Supplied records section start

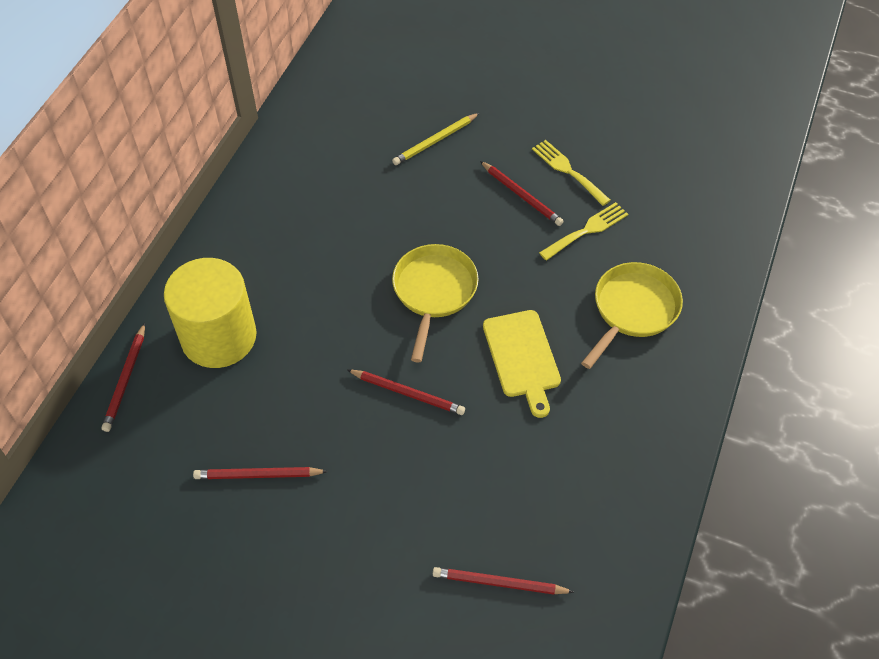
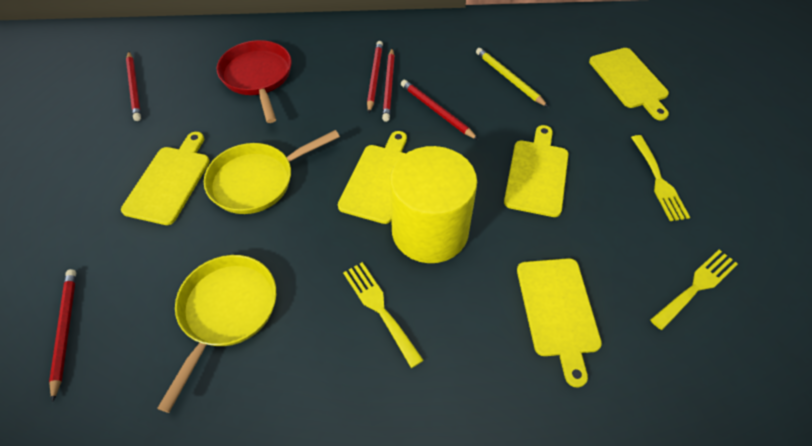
red pan: 0 -> 1
yellow cutting board: 1 -> 5
yellow fork: 2 -> 3

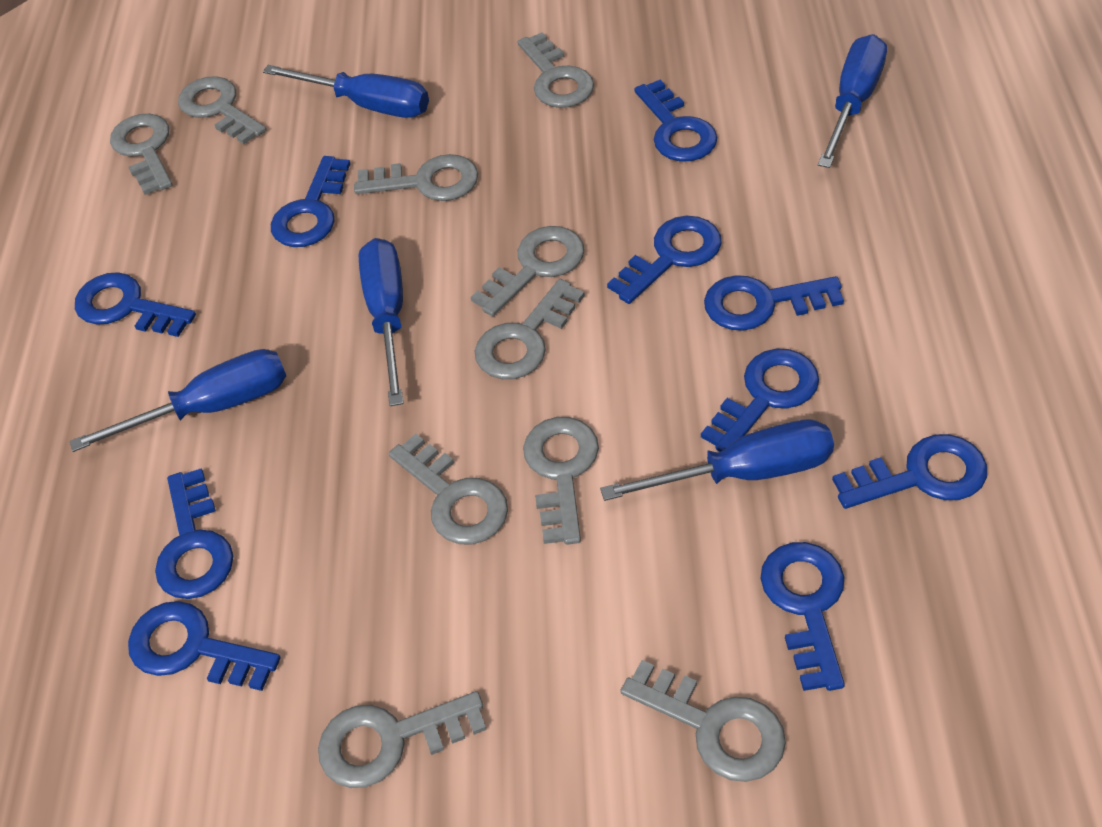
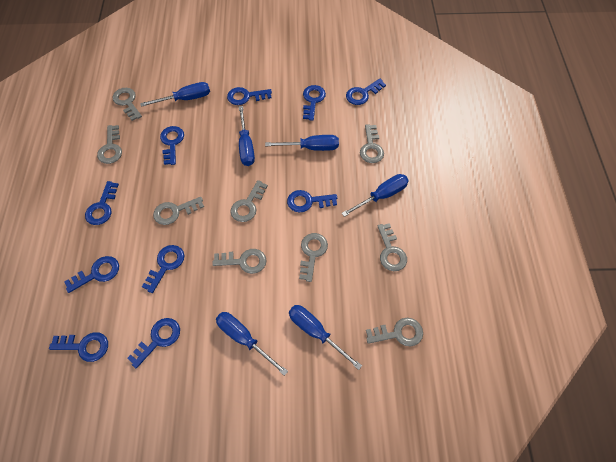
blue screwdriver: 5 -> 6
grey key: 10 -> 9

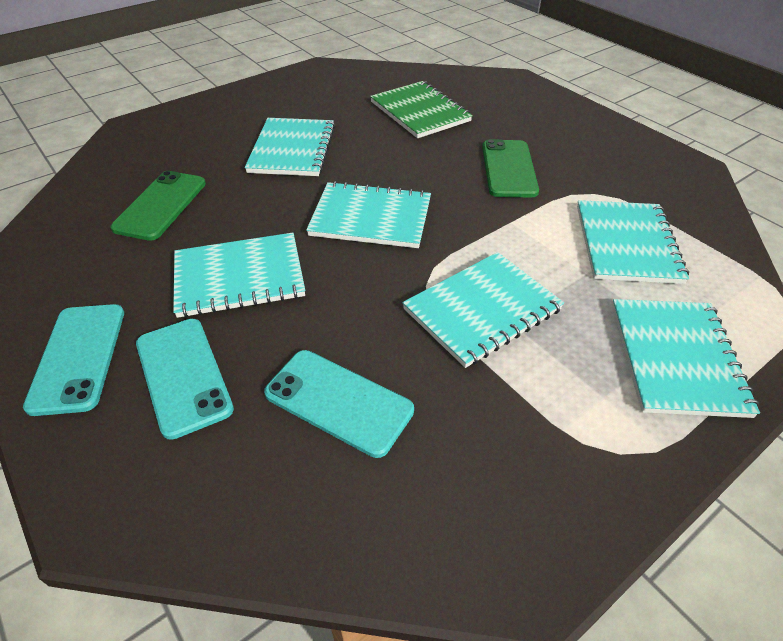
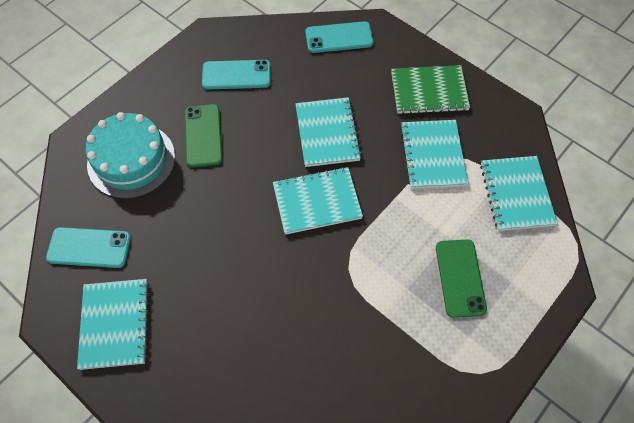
turquoise cake: 0 -> 1
turquoise notebook: 6 -> 5

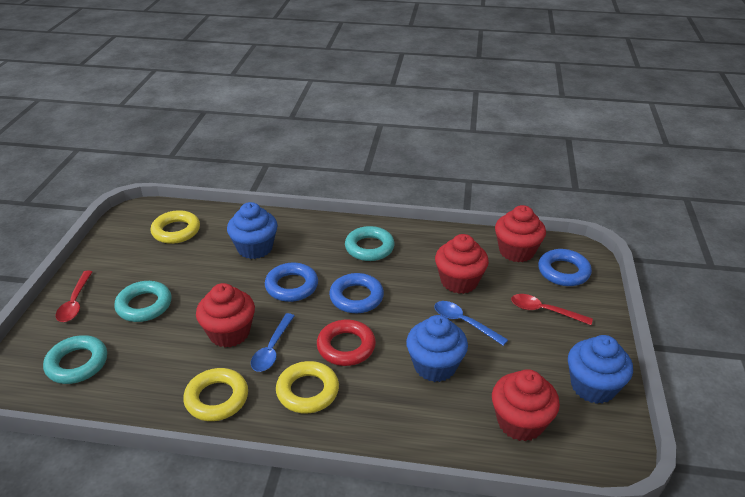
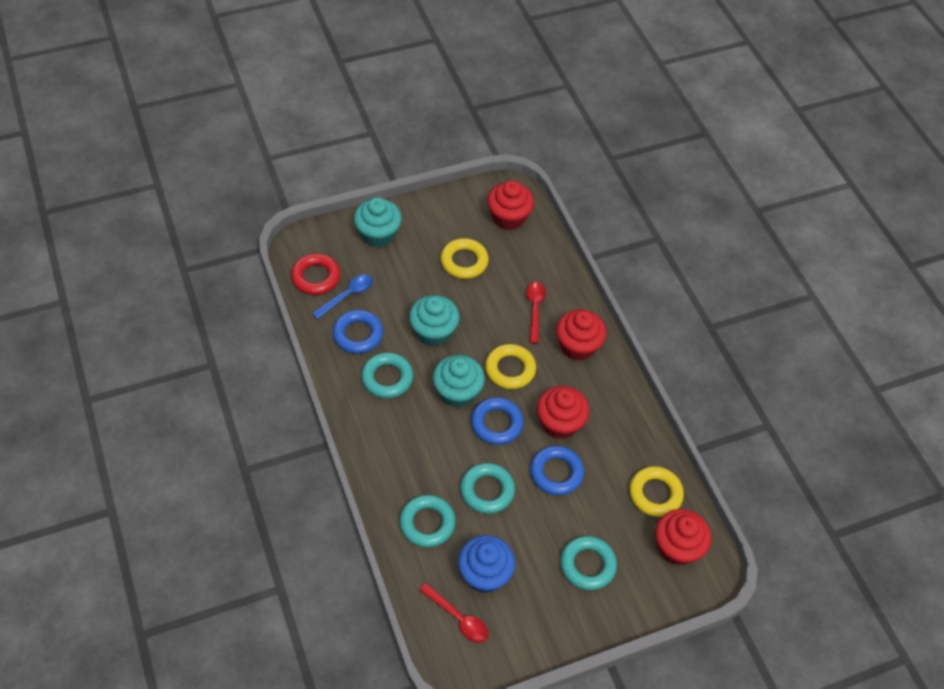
blue cupcake: 3 -> 1
blue spoon: 2 -> 1
turquoise cupcake: 0 -> 3
turquoise ring: 3 -> 4

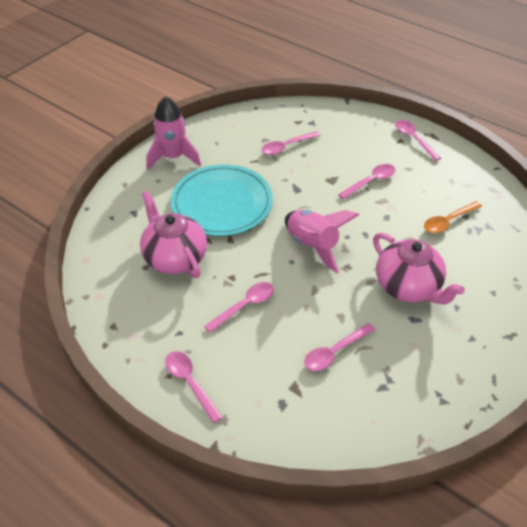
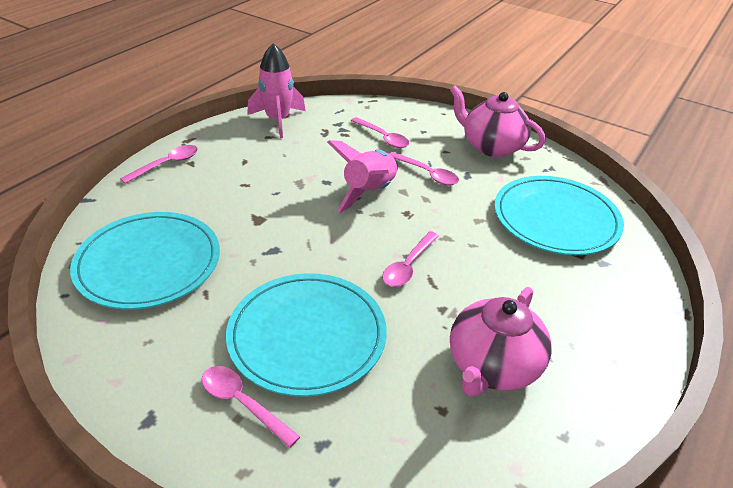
orange spoon: 1 -> 0
pink spoon: 6 -> 5
turquoise plate: 1 -> 3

Supplied records section end

◆ **What to produce**
In your copy, please omit the pictures and print every line of the records exactly.

◆ **Worked solution**
red pan: 0 -> 1
yellow cutting board: 1 -> 5
yellow fork: 2 -> 3

blue screwdriver: 5 -> 6
grey key: 10 -> 9

turquoise cake: 0 -> 1
turquoise notebook: 6 -> 5

blue cupcake: 3 -> 1
blue spoon: 2 -> 1
turquoise cupcake: 0 -> 3
turquoise ring: 3 -> 4

orange spoon: 1 -> 0
pink spoon: 6 -> 5
turquoise plate: 1 -> 3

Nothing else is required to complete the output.